**Instructions for the task**
The result should be an exact copy of the data, free of pictures.

**Provided data**
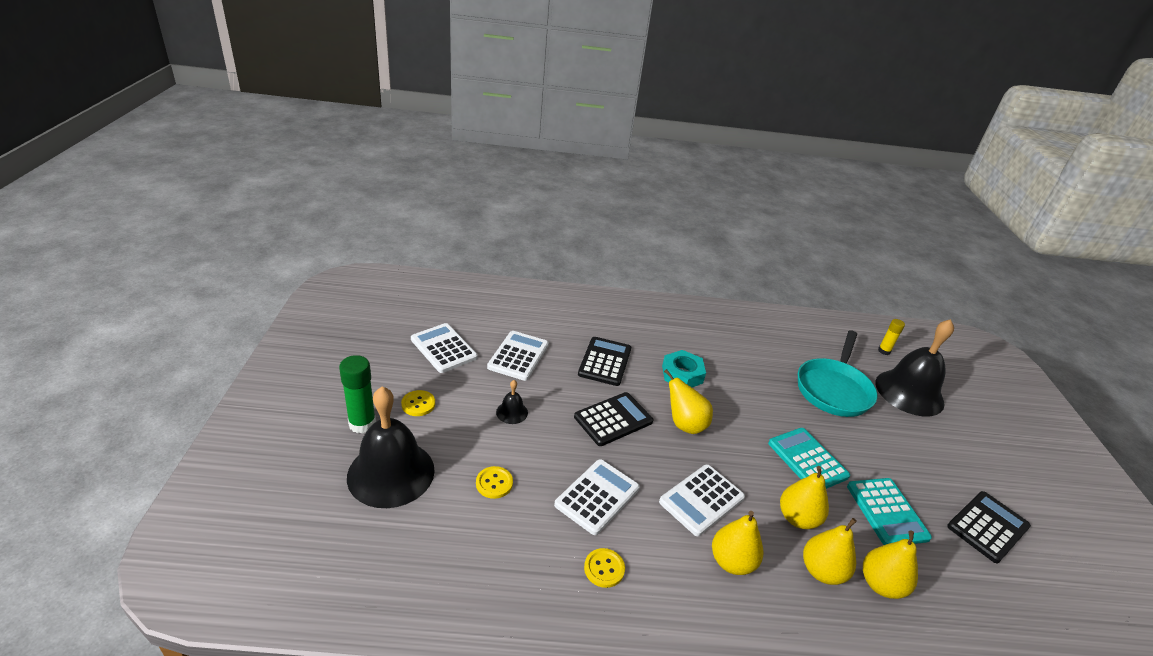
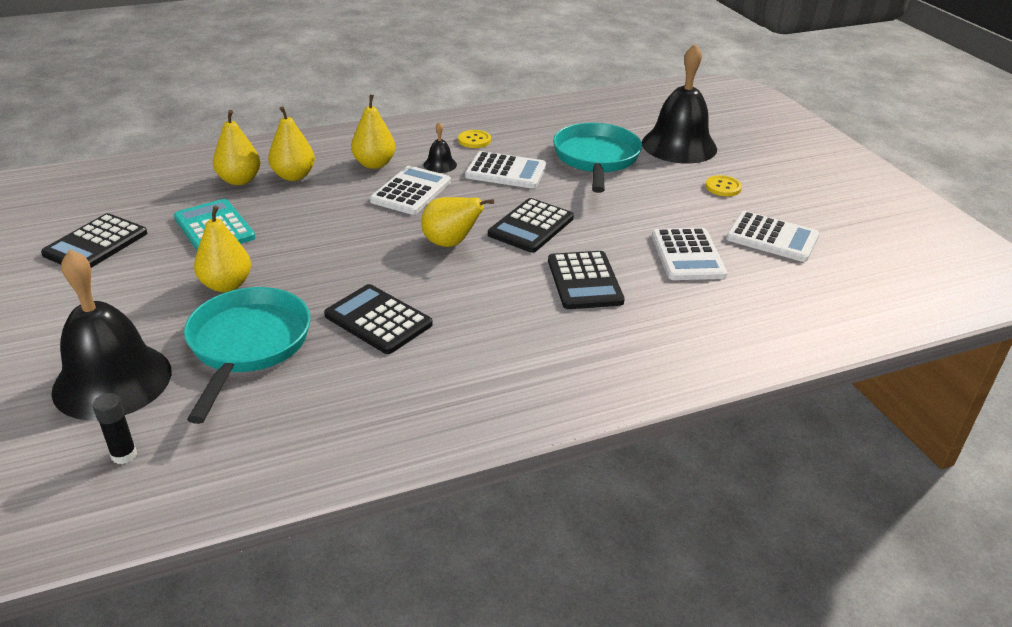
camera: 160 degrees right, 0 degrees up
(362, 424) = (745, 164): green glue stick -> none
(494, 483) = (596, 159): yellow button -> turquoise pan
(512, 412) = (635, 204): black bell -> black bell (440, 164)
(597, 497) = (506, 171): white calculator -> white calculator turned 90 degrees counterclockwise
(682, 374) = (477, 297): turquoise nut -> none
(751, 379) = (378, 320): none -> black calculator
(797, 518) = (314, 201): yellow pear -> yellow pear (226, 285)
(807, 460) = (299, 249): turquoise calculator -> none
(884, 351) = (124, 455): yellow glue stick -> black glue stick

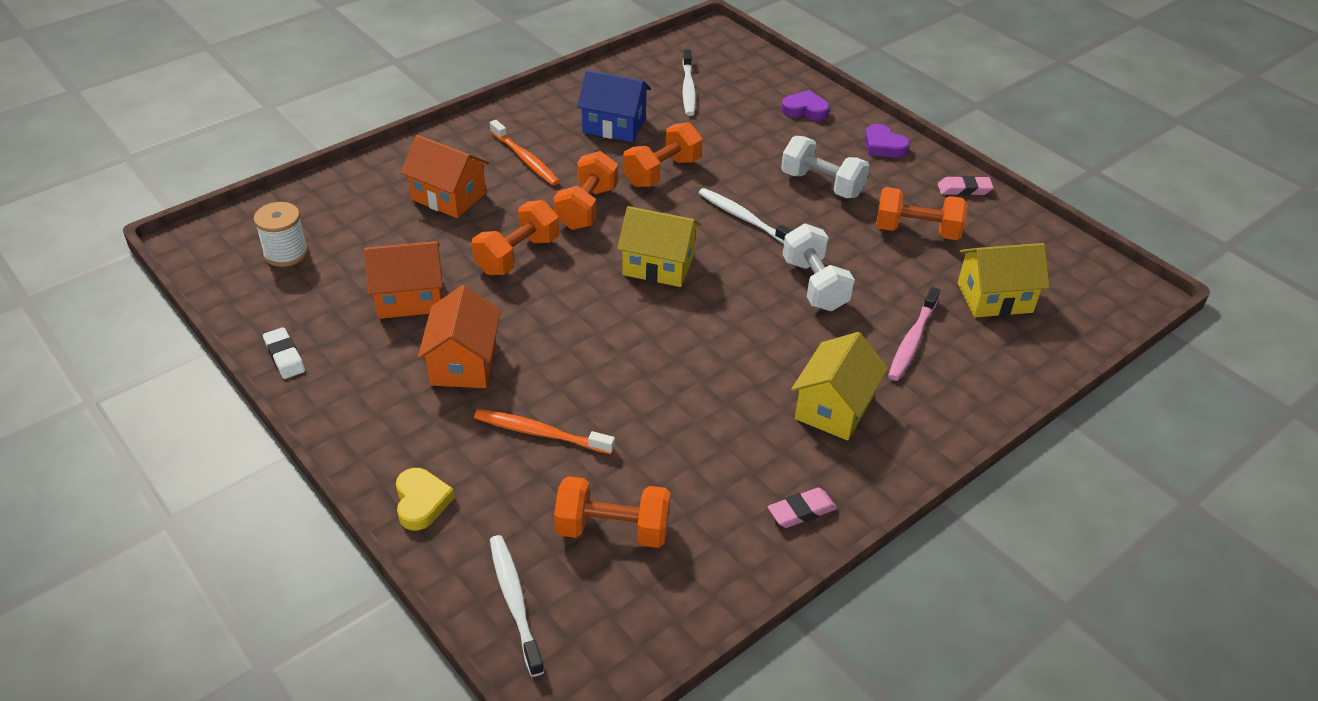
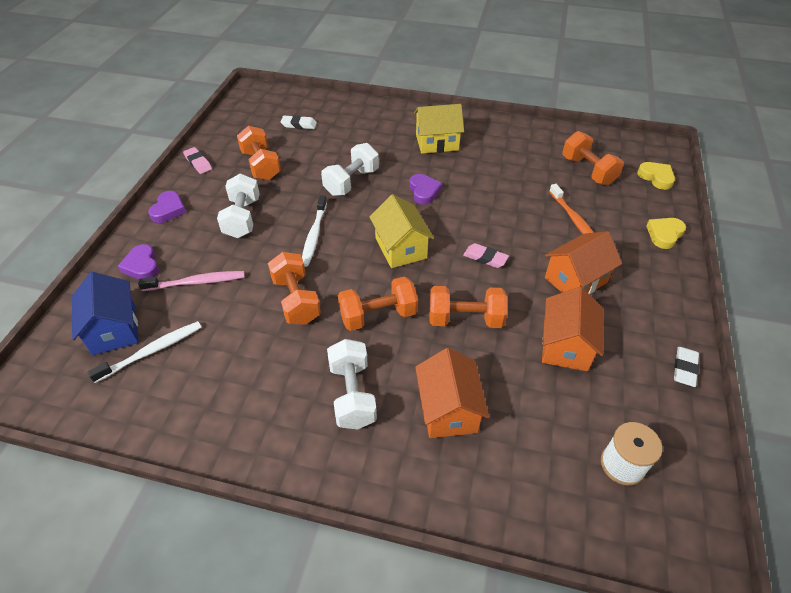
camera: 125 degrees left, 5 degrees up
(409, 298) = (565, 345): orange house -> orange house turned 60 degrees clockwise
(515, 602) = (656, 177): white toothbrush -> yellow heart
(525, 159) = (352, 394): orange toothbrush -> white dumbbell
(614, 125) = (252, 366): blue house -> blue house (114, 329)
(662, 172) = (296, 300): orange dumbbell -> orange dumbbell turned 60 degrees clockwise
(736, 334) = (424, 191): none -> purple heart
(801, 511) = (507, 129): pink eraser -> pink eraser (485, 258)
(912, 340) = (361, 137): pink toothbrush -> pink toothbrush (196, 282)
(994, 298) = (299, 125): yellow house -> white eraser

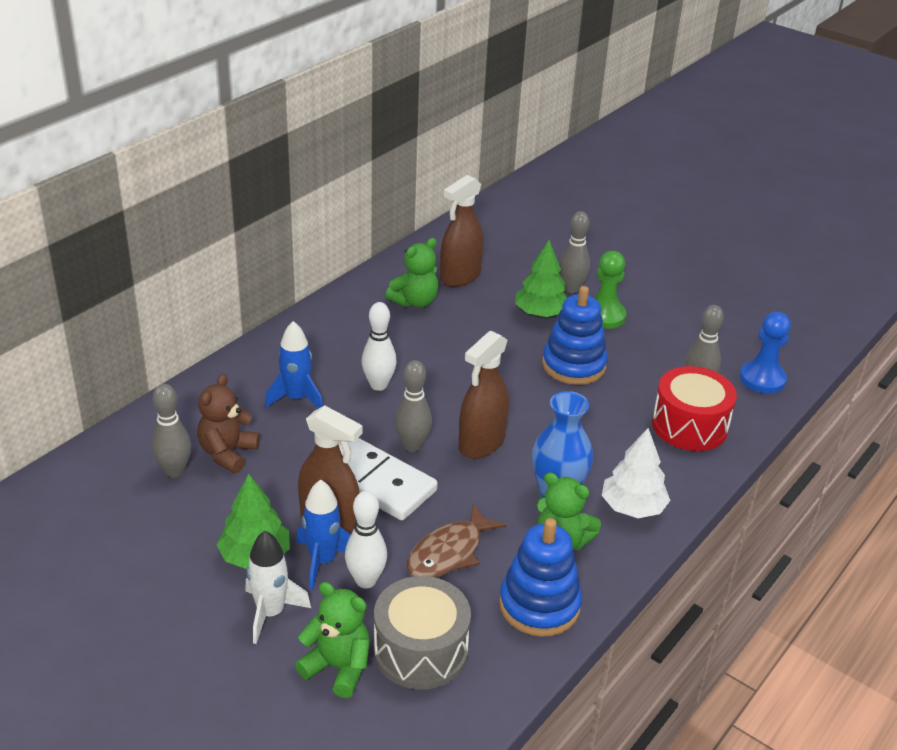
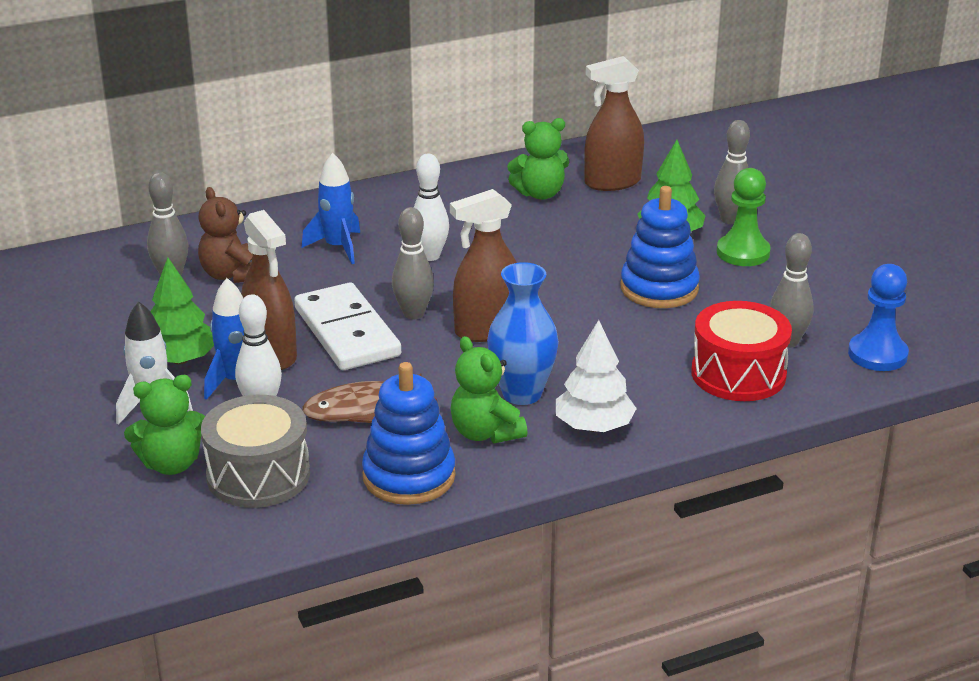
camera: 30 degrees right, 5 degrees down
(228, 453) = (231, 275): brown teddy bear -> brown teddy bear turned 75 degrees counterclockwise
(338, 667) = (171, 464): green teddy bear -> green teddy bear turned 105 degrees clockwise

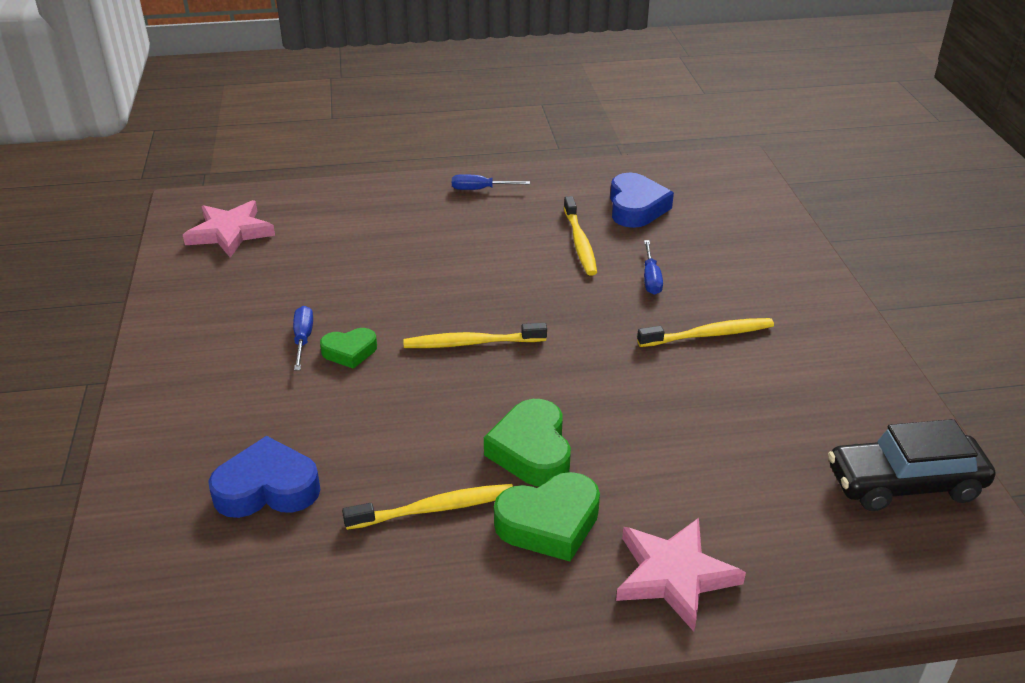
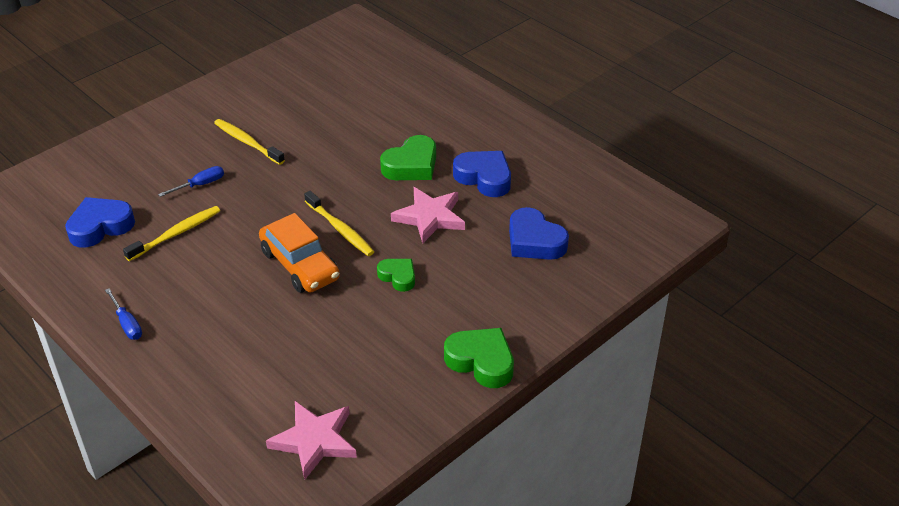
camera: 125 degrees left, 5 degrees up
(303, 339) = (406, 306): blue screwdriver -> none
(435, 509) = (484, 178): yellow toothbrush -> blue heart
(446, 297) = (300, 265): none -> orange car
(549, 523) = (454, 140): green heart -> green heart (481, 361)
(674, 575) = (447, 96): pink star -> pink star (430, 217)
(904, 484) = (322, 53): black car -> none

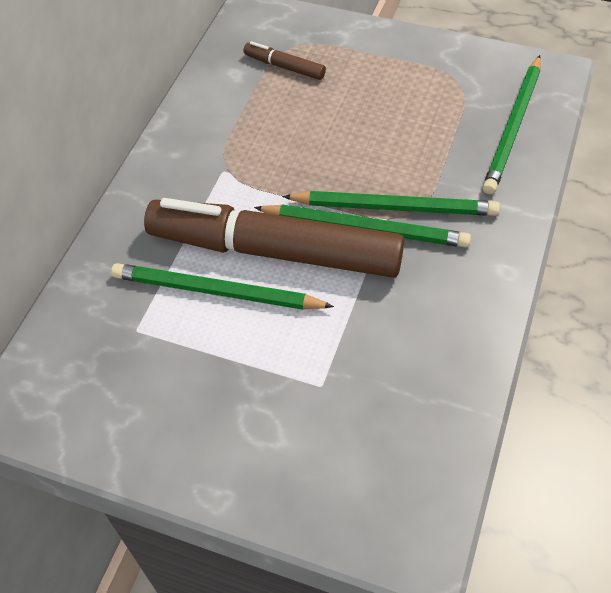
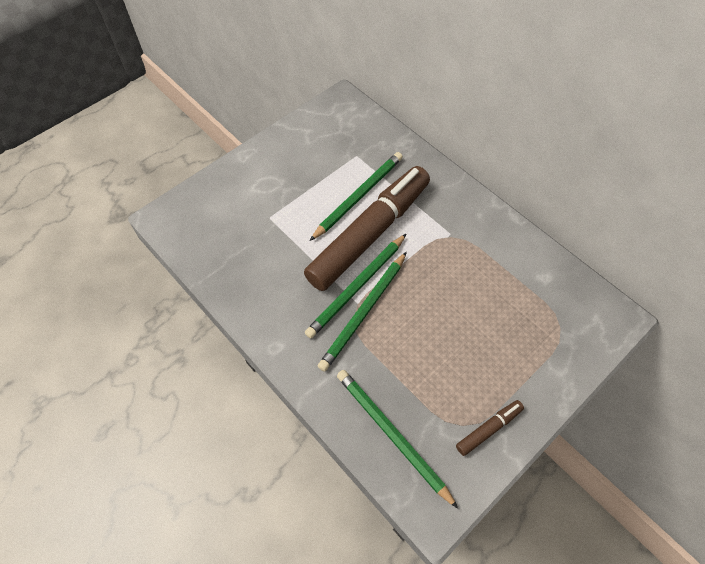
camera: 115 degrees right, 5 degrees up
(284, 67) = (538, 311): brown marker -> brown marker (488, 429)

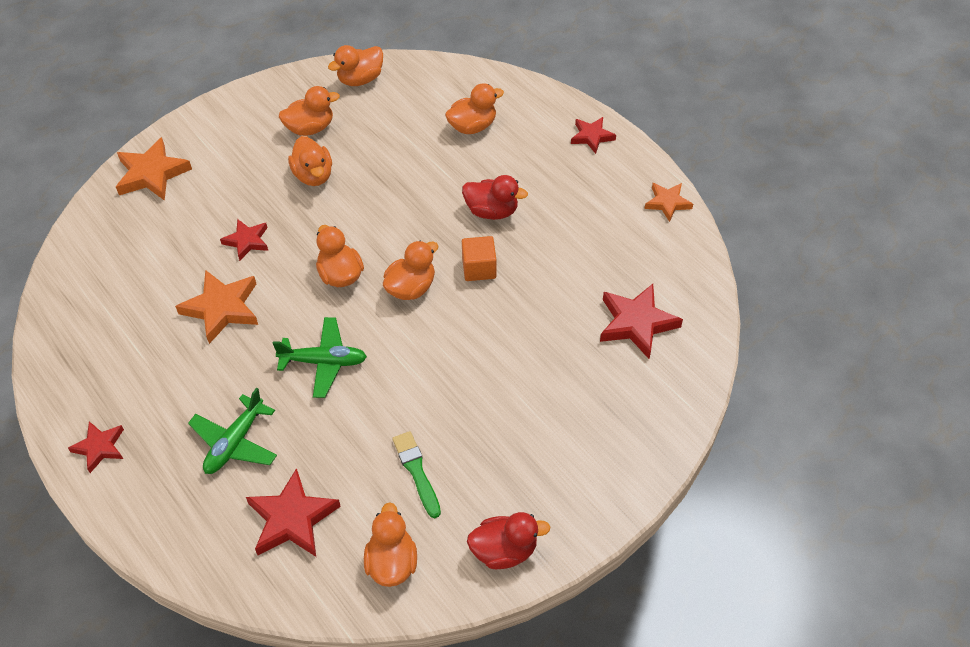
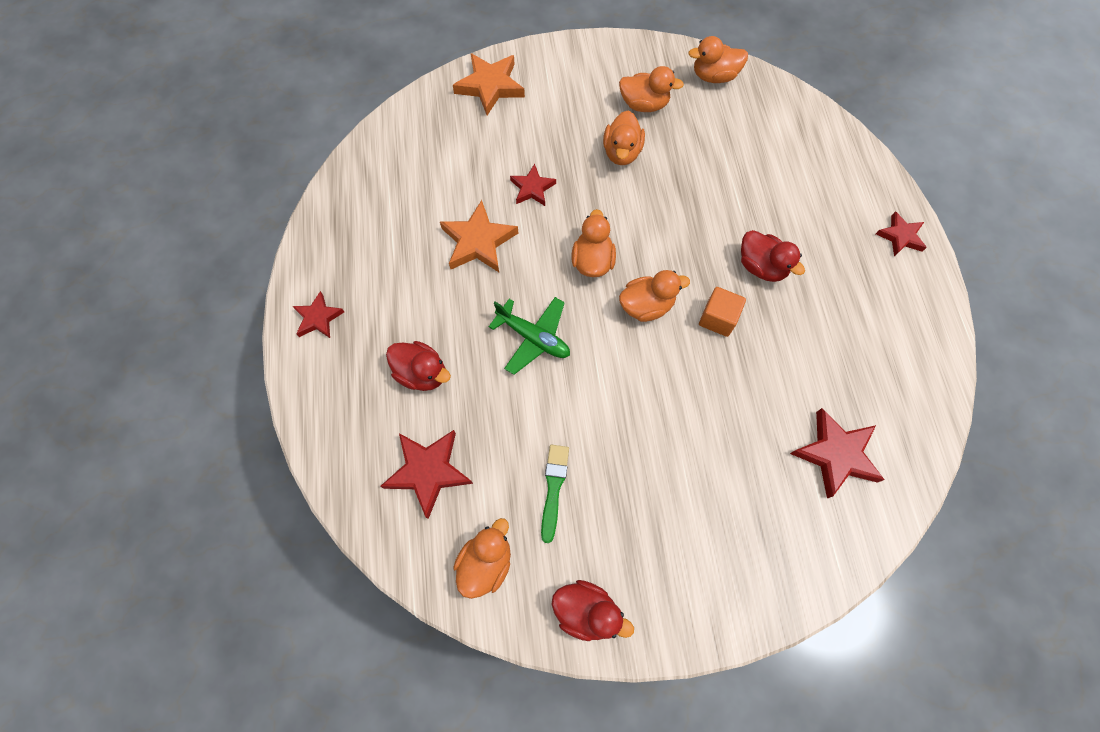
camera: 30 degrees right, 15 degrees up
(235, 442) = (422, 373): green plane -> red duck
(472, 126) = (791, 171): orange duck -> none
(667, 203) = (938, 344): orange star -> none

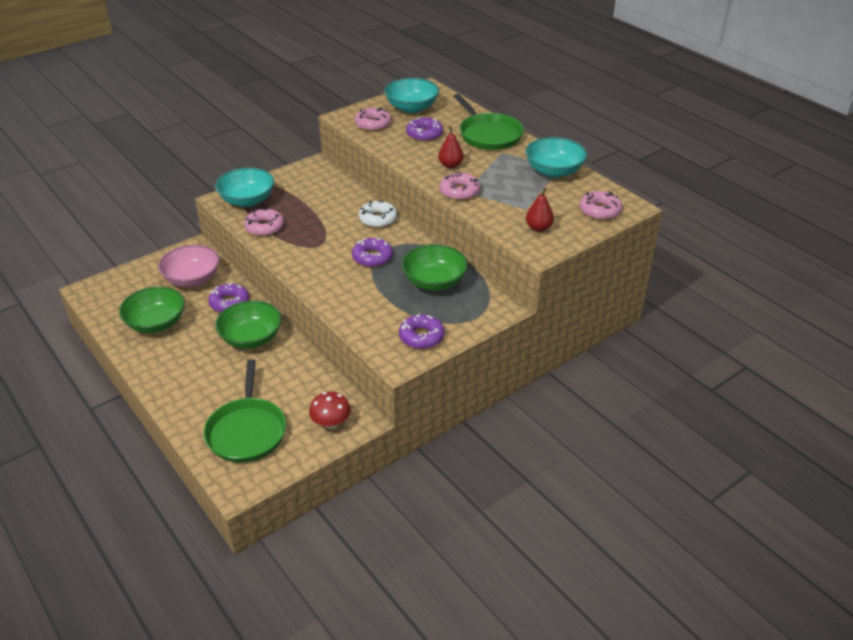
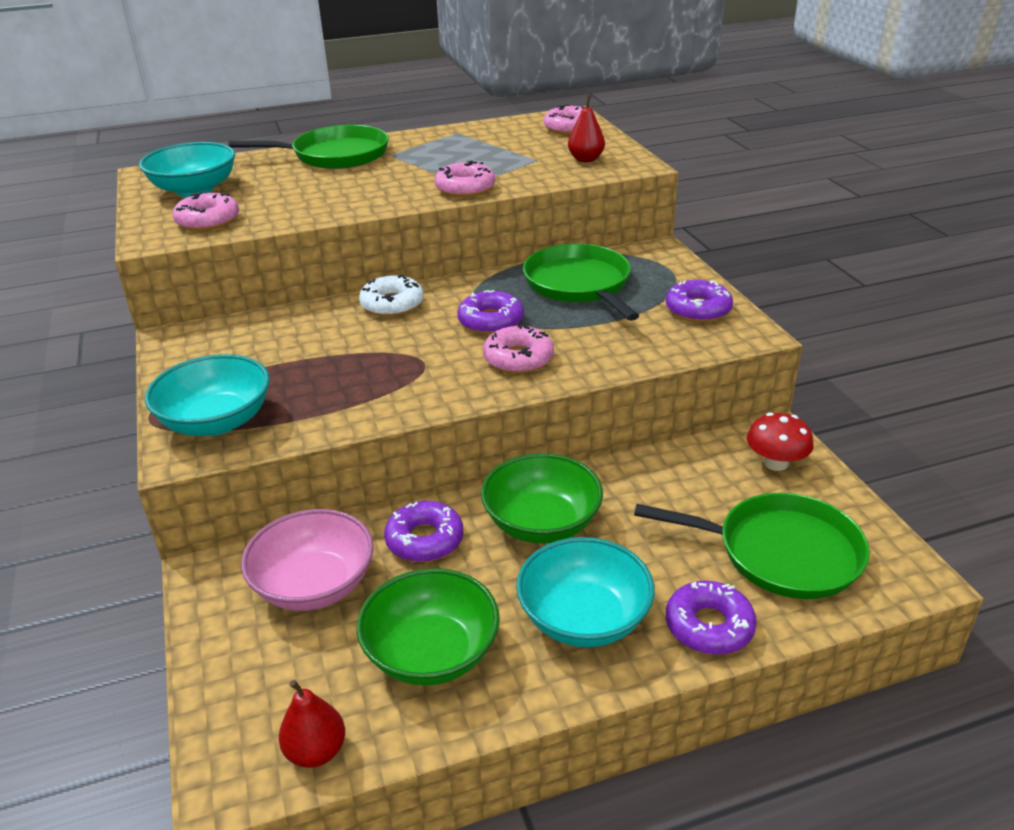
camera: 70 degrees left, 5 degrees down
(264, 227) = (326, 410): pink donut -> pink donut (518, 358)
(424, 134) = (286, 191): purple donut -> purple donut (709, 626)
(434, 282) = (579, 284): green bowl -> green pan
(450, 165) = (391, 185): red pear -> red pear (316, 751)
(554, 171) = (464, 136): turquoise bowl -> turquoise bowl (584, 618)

**Solution**
camera: 160 degrees right, 0 degrees up
(362, 424) = (745, 164): green glue stick -> none
(494, 483) = (596, 159): yellow button -> turquoise pan
(512, 412) = (635, 204): black bell -> black bell (440, 164)
(597, 497) = (506, 171): white calculator -> white calculator turned 90 degrees counterclockwise
(682, 374) = (477, 297): turquoise nut -> none
(751, 379) = (378, 320): none -> black calculator
(797, 518) = (314, 201): yellow pear -> yellow pear (226, 285)
(807, 460) = (299, 249): turquoise calculator -> none
(884, 351) = (124, 455): yellow glue stick -> black glue stick

camera: 125 degrees left, 5 degrees up
(409, 298) = (565, 345): orange house -> orange house turned 60 degrees clockwise
(515, 602) = (656, 177): white toothbrush -> yellow heart
(525, 159) = (352, 394): orange toothbrush -> white dumbbell
(614, 125) = (252, 366): blue house -> blue house (114, 329)
(662, 172) = (296, 300): orange dumbbell -> orange dumbbell turned 60 degrees clockwise
(736, 334) = (424, 191): none -> purple heart
(801, 511) = (507, 129): pink eraser -> pink eraser (485, 258)
(912, 340) = (361, 137): pink toothbrush -> pink toothbrush (196, 282)
(994, 298) = (299, 125): yellow house -> white eraser

camera: 30 degrees right, 5 degrees down
(228, 453) = (231, 275): brown teddy bear -> brown teddy bear turned 75 degrees counterclockwise
(338, 667) = (171, 464): green teddy bear -> green teddy bear turned 105 degrees clockwise

camera: 125 degrees left, 5 degrees up
(303, 339) = (406, 306): blue screwdriver -> none
(435, 509) = (484, 178): yellow toothbrush -> blue heart
(446, 297) = (300, 265): none -> orange car
(549, 523) = (454, 140): green heart -> green heart (481, 361)
(674, 575) = (447, 96): pink star -> pink star (430, 217)
(904, 484) = (322, 53): black car -> none

camera: 115 degrees right, 5 degrees up
(284, 67) = (538, 311): brown marker -> brown marker (488, 429)

camera: 30 degrees right, 15 degrees up
(235, 442) = (422, 373): green plane -> red duck
(472, 126) = (791, 171): orange duck -> none
(667, 203) = (938, 344): orange star -> none

camera: 70 degrees left, 5 degrees down
(264, 227) = (326, 410): pink donut -> pink donut (518, 358)
(424, 134) = (286, 191): purple donut -> purple donut (709, 626)
(434, 282) = (579, 284): green bowl -> green pan
(450, 165) = (391, 185): red pear -> red pear (316, 751)
(554, 171) = (464, 136): turquoise bowl -> turquoise bowl (584, 618)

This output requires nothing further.